Exercise objective
The required output is a copy of each line in the material below that includes "BUTTON".

Records to use
*** Begin section ***
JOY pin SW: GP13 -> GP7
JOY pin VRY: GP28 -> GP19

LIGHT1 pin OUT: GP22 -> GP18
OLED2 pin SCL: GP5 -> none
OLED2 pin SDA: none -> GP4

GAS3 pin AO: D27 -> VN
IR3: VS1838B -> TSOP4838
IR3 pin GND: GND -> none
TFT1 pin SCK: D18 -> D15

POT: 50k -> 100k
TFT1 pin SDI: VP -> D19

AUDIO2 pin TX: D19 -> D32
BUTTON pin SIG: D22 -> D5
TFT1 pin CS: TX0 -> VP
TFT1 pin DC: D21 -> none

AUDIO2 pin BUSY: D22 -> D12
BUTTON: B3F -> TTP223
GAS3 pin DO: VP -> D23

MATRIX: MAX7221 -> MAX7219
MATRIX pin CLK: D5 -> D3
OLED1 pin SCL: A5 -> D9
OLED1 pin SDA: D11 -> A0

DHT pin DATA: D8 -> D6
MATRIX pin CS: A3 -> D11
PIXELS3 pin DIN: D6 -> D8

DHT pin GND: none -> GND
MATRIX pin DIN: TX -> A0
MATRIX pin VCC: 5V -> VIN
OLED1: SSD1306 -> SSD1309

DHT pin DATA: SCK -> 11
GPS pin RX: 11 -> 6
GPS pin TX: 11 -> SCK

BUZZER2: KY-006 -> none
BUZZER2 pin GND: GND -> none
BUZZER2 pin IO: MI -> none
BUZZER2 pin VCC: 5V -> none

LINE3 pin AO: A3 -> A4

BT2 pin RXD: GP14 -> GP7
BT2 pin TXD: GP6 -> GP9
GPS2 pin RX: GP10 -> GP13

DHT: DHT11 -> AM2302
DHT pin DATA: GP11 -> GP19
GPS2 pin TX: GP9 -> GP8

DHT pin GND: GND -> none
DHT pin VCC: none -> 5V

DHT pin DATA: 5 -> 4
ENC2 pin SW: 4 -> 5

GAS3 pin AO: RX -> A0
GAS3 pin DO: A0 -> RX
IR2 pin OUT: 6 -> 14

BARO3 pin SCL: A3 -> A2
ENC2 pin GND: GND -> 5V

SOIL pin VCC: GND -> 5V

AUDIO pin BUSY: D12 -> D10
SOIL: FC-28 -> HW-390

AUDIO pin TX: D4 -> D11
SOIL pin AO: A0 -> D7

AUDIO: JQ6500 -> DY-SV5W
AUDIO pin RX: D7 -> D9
*** End section ***
Solution to the exercise
BUTTON pin SIG: D22 -> D5
BUTTON: B3F -> TTP223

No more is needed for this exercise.